*** Given information Section Begins ***

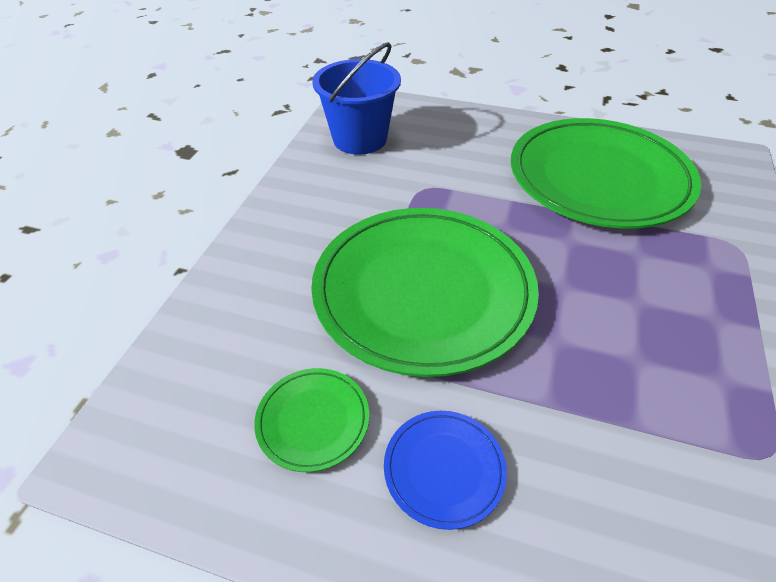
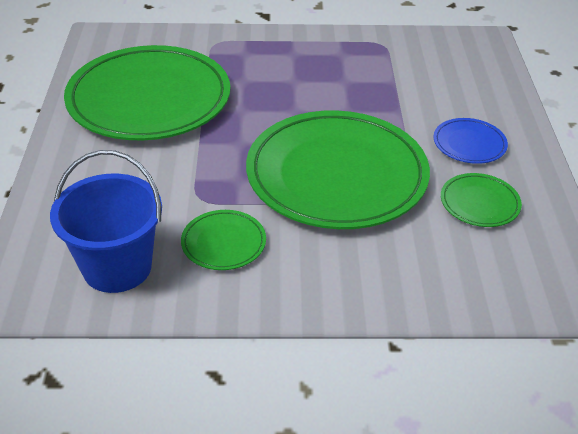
camera: 110 degrees left, 5 degrees down
(357, 193) = (223, 243): none -> green plate

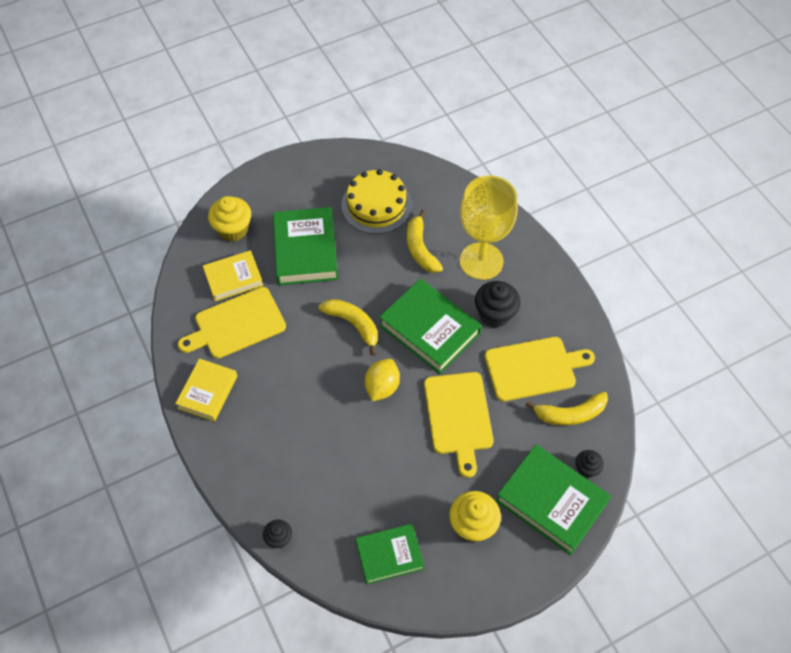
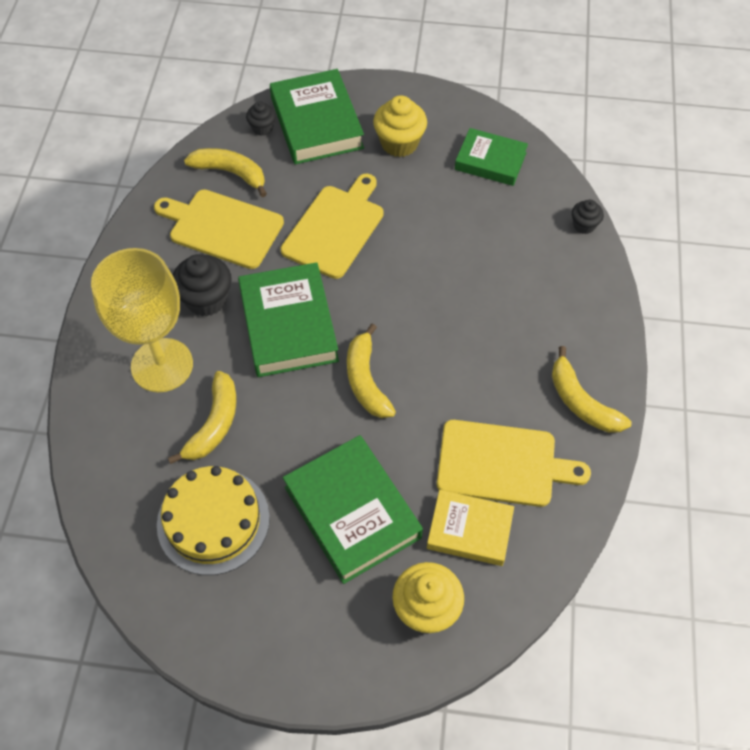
camera: 145 degrees left, 0 degrees up
(207, 392) = (581, 402): yellow book -> yellow banana
(305, 250) = (352, 512): green book -> green book turned 60 degrees counterclockwise
(382, 387) = (387, 297): yellow lemon -> none

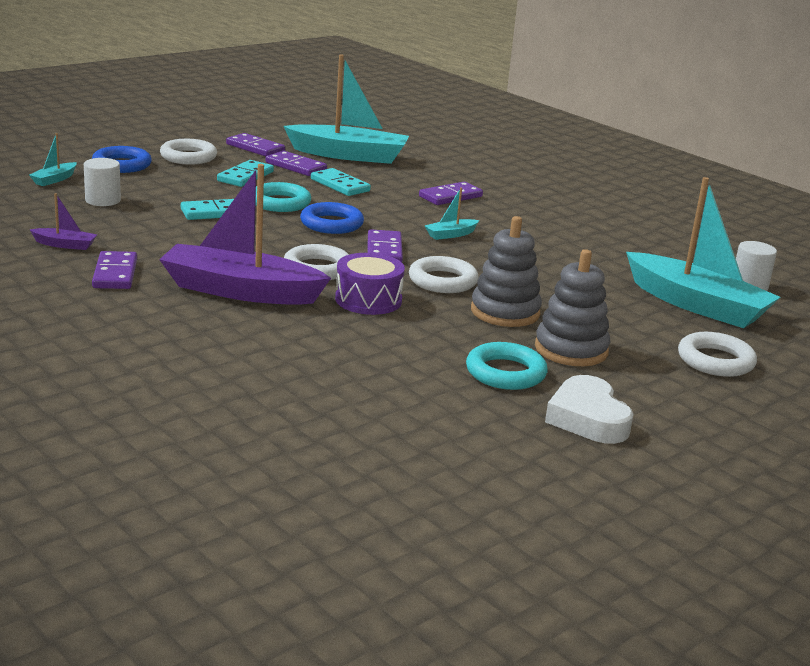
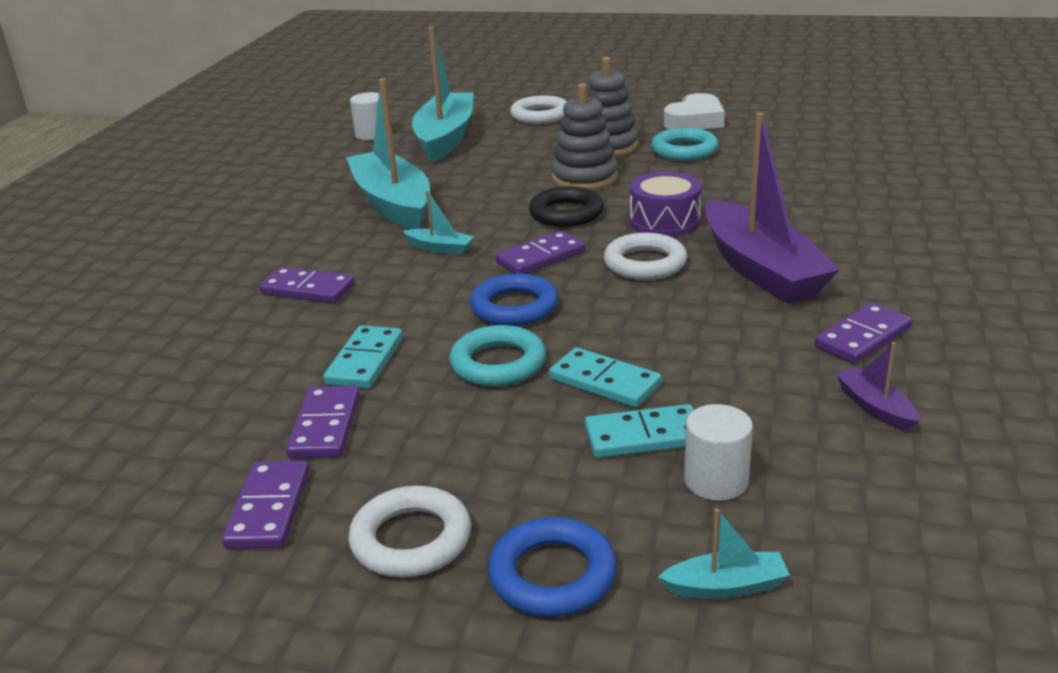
camera: 120 degrees left, 5 degrees up
(245, 176) = (433, 438): turquoise domino -> turquoise domino (644, 436)
(349, 155) = (205, 416): turquoise boat -> turquoise boat (392, 204)
(442, 281) = (566, 213): white ring -> black ring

*** Given information Section Ends ***

The copy should hold only the lines from the one with "camera: 145 degrees left, 0 degrees up" through the one with "(245, 176) = (433, 438): turquoise", exactly as they stand above. Leave out the pictures.

camera: 145 degrees left, 0 degrees up
(207, 392) = (581, 402): yellow book -> yellow banana
(305, 250) = (352, 512): green book -> green book turned 60 degrees counterclockwise
(382, 387) = (387, 297): yellow lemon -> none

camera: 120 degrees left, 5 degrees up
(245, 176) = (433, 438): turquoise domino -> turquoise domino (644, 436)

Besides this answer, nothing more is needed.